* Data extract:

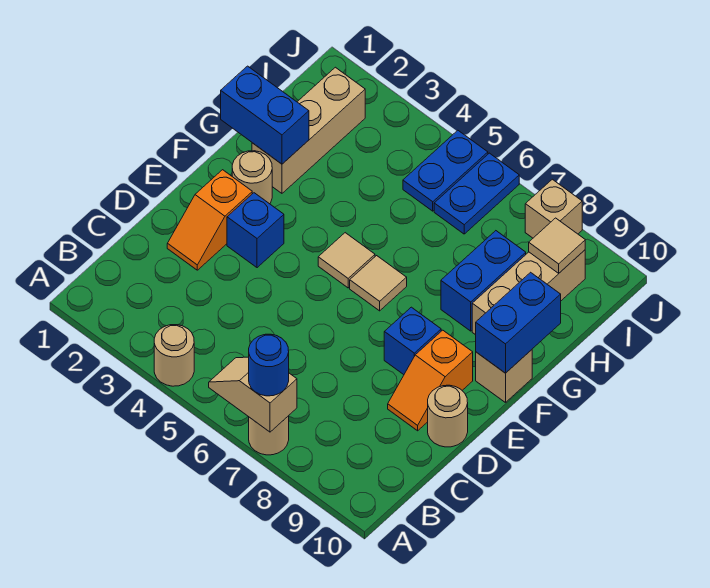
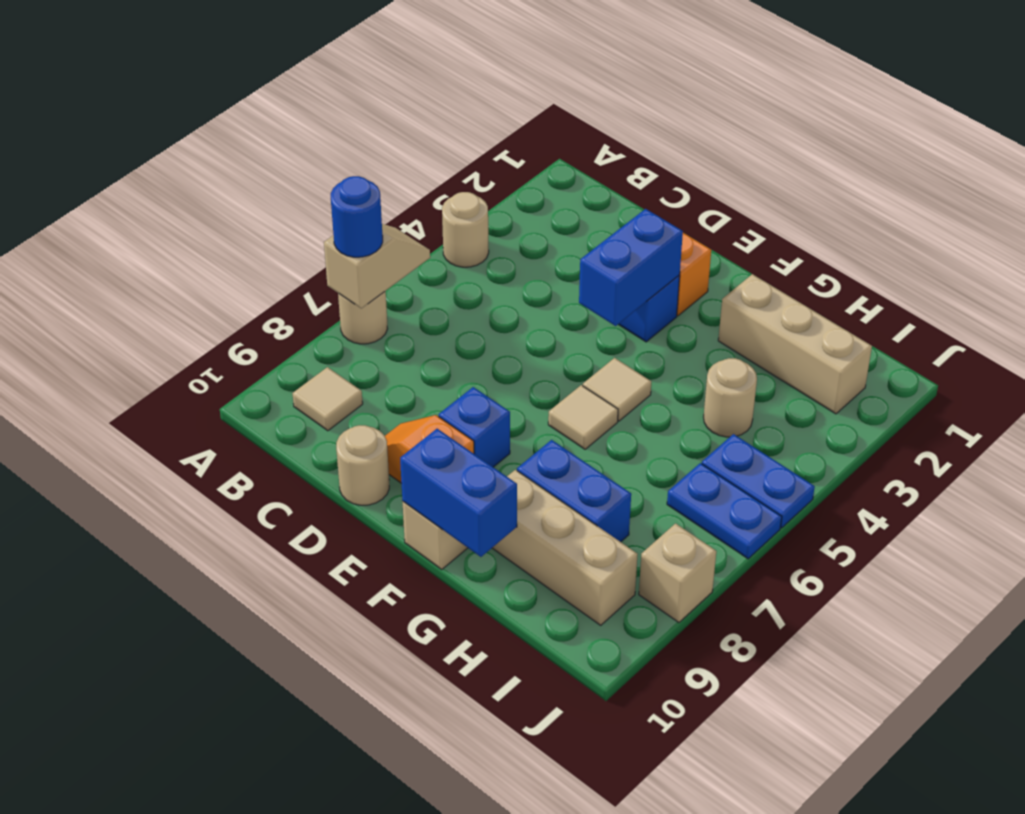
tan round brick F2 level 1 -> tan round brick H4 level 1
blue brick G1:G2 level 2 -> blue brick E3:E4 level 2
tan tile I9 level 2 -> tan tile B9 level 1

* Exercise instructions:
Return a verbatim transcription of the data, omitting all images.

* Finished task:
tan round brick F2 level 1 -> tan round brick H4 level 1
blue brick G1:G2 level 2 -> blue brick E3:E4 level 2
tan tile I9 level 2 -> tan tile B9 level 1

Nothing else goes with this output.